**Your objective**
Exact copy, no pictures: output all the records that follow.

[Object transformation records]

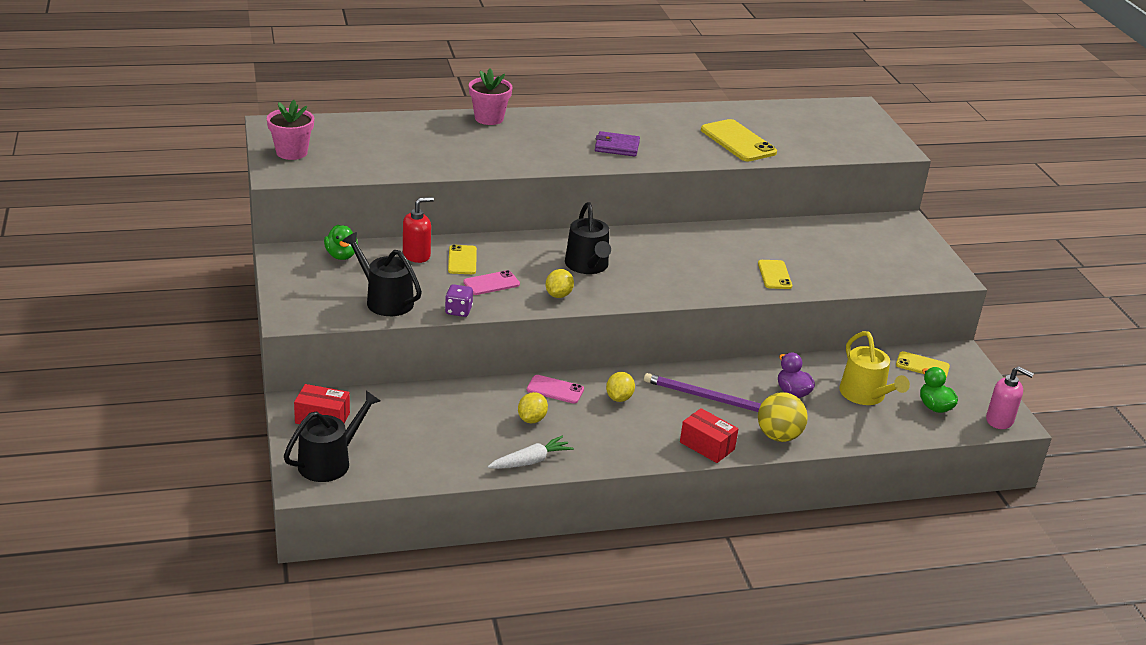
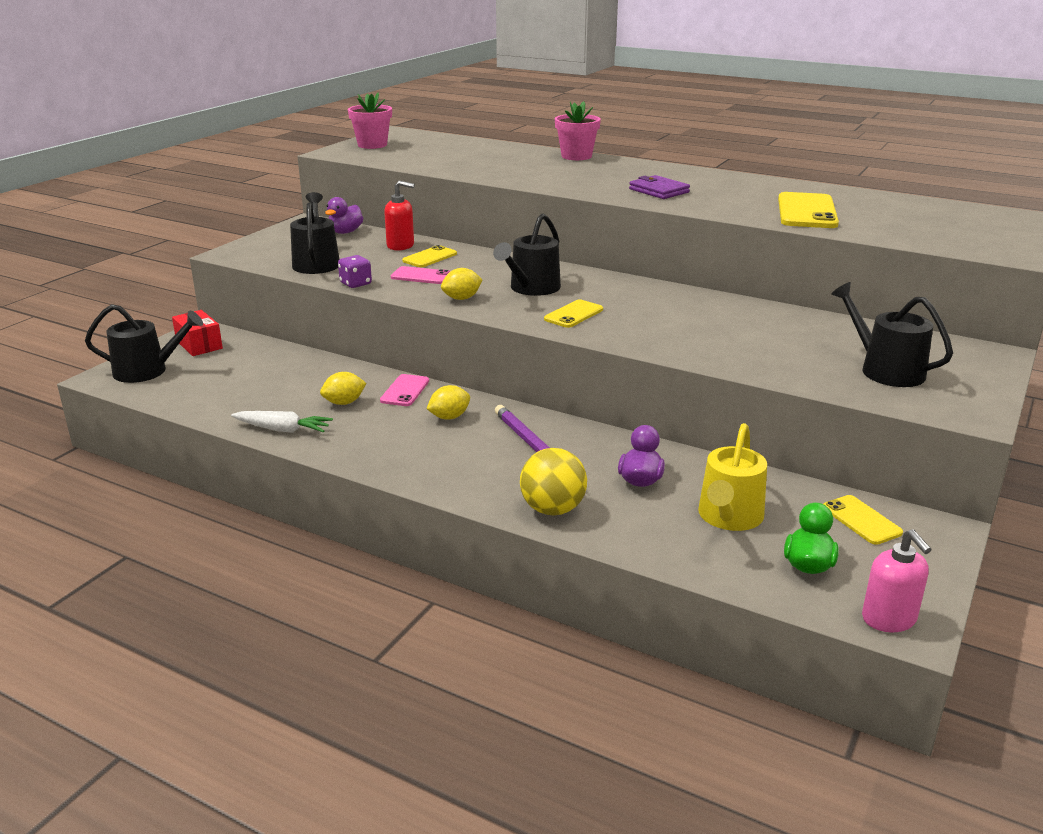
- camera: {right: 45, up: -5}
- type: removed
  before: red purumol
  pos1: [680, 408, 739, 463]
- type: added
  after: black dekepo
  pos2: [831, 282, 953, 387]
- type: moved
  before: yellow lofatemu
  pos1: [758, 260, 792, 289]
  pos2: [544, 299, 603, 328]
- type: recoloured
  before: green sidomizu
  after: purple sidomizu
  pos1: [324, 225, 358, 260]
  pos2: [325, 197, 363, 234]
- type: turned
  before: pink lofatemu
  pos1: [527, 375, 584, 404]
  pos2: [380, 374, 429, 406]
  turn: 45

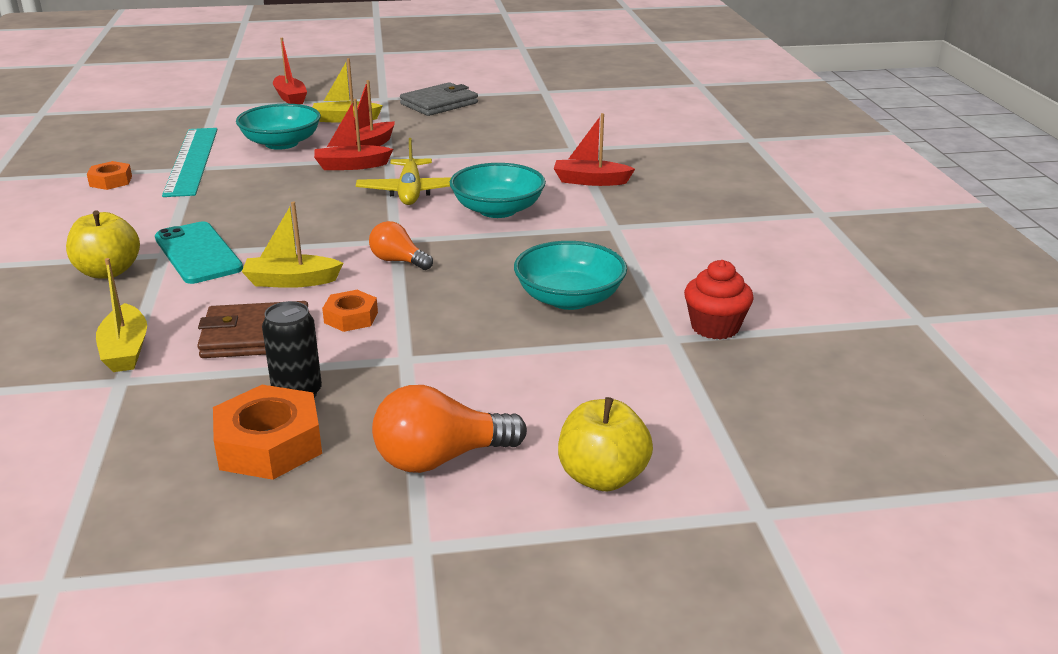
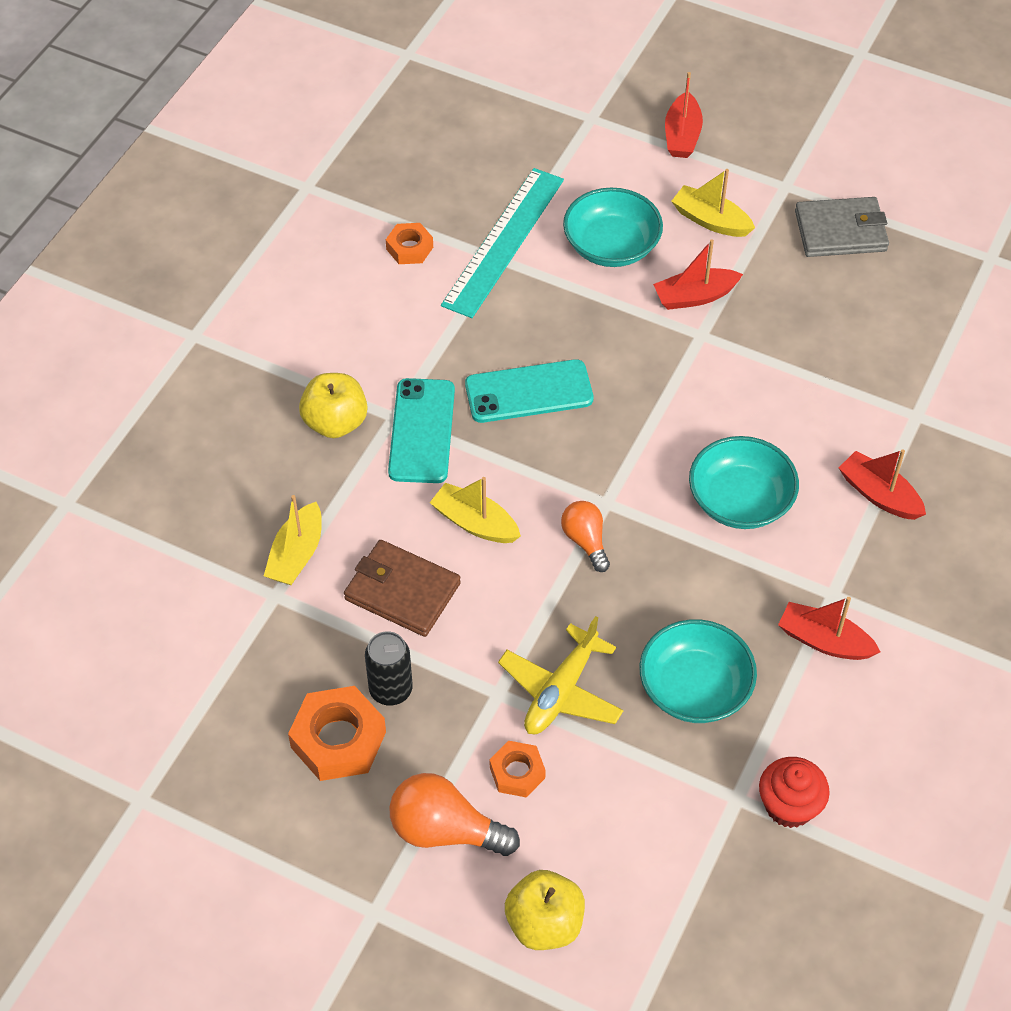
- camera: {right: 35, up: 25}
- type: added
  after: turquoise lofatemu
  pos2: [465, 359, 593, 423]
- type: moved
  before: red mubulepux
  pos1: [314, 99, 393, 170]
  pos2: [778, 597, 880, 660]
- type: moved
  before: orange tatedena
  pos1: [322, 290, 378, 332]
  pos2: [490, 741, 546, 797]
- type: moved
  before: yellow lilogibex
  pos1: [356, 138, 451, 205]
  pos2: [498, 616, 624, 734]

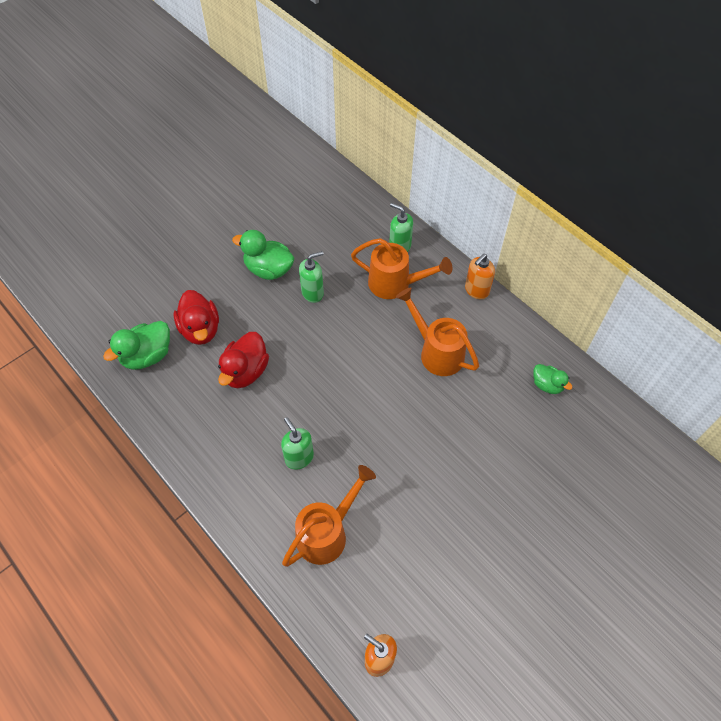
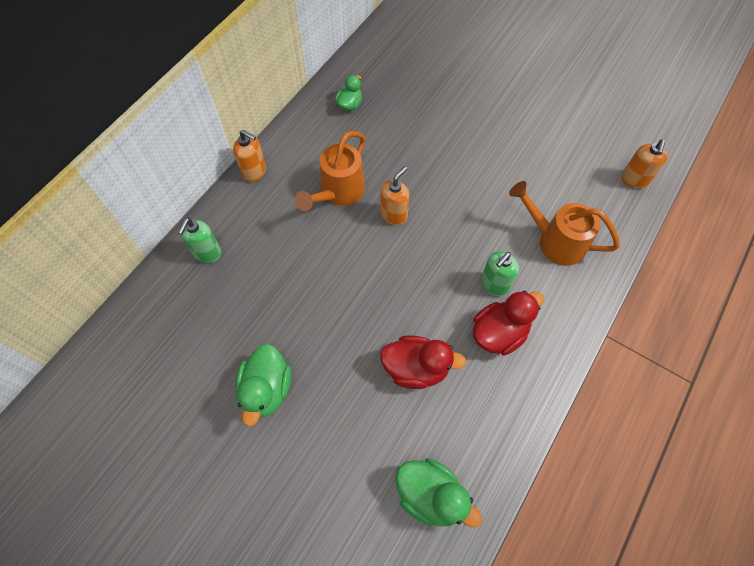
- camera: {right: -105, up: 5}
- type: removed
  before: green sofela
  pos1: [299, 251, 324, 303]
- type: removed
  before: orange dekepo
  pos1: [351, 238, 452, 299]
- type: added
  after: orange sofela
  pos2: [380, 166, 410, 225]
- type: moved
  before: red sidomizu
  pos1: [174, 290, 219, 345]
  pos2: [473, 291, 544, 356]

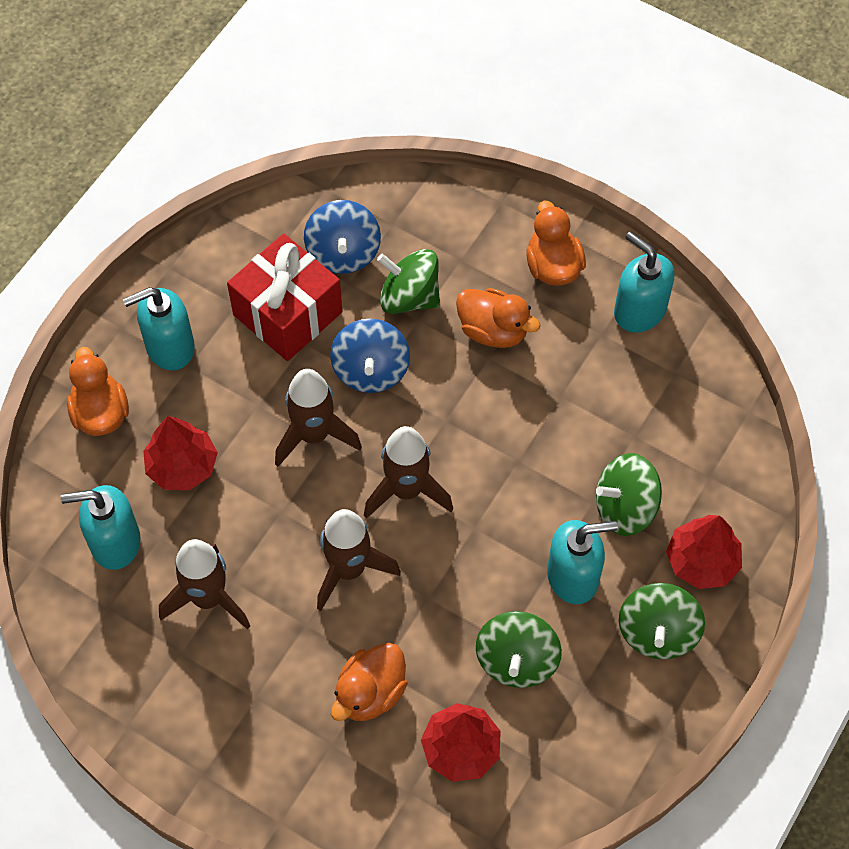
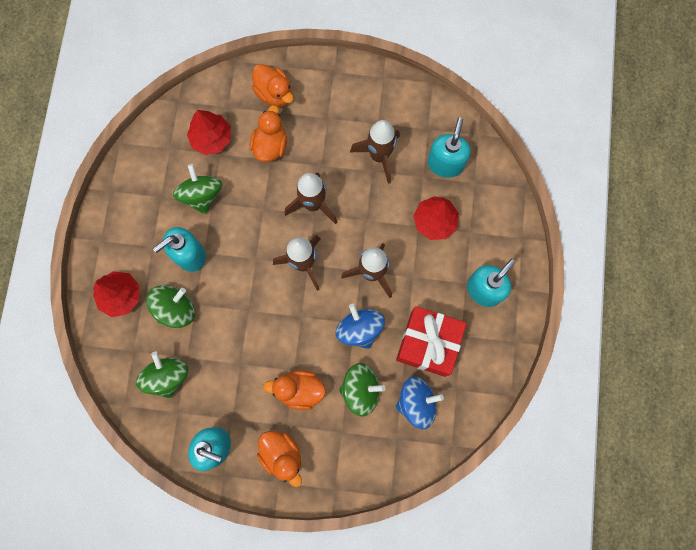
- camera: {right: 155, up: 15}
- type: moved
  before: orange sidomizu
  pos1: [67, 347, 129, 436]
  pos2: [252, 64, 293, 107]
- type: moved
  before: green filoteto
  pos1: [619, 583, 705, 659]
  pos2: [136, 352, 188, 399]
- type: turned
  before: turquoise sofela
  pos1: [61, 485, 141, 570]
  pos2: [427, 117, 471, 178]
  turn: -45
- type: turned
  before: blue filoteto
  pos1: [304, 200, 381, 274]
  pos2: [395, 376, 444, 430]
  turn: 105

**Task response**
- camera: {right: 45, up: -5}
- type: removed
  before: red purumol
  pos1: [680, 408, 739, 463]
- type: added
  after: black dekepo
  pos2: [831, 282, 953, 387]
- type: moved
  before: yellow lofatemu
  pos1: [758, 260, 792, 289]
  pos2: [544, 299, 603, 328]
- type: recoloured
  before: green sidomizu
  after: purple sidomizu
  pos1: [324, 225, 358, 260]
  pos2: [325, 197, 363, 234]
- type: turned
  before: pink lofatemu
  pos1: [527, 375, 584, 404]
  pos2: [380, 374, 429, 406]
  turn: 45

- camera: {right: 35, up: 25}
- type: added
  after: turquoise lofatemu
  pos2: [465, 359, 593, 423]
- type: moved
  before: red mubulepux
  pos1: [314, 99, 393, 170]
  pos2: [778, 597, 880, 660]
- type: moved
  before: orange tatedena
  pos1: [322, 290, 378, 332]
  pos2: [490, 741, 546, 797]
- type: moved
  before: yellow lilogibex
  pos1: [356, 138, 451, 205]
  pos2: [498, 616, 624, 734]

- camera: {right: -105, up: 5}
- type: removed
  before: green sofela
  pos1: [299, 251, 324, 303]
- type: removed
  before: orange dekepo
  pos1: [351, 238, 452, 299]
- type: added
  after: orange sofela
  pos2: [380, 166, 410, 225]
- type: moved
  before: red sidomizu
  pos1: [174, 290, 219, 345]
  pos2: [473, 291, 544, 356]

- camera: {right: 155, up: 15}
- type: moved
  before: orange sidomizu
  pos1: [67, 347, 129, 436]
  pos2: [252, 64, 293, 107]
- type: moved
  before: green filoteto
  pos1: [619, 583, 705, 659]
  pos2: [136, 352, 188, 399]
- type: turned
  before: turquoise sofela
  pos1: [61, 485, 141, 570]
  pos2: [427, 117, 471, 178]
  turn: -45
- type: turned
  before: blue filoteto
  pos1: [304, 200, 381, 274]
  pos2: [395, 376, 444, 430]
  turn: 105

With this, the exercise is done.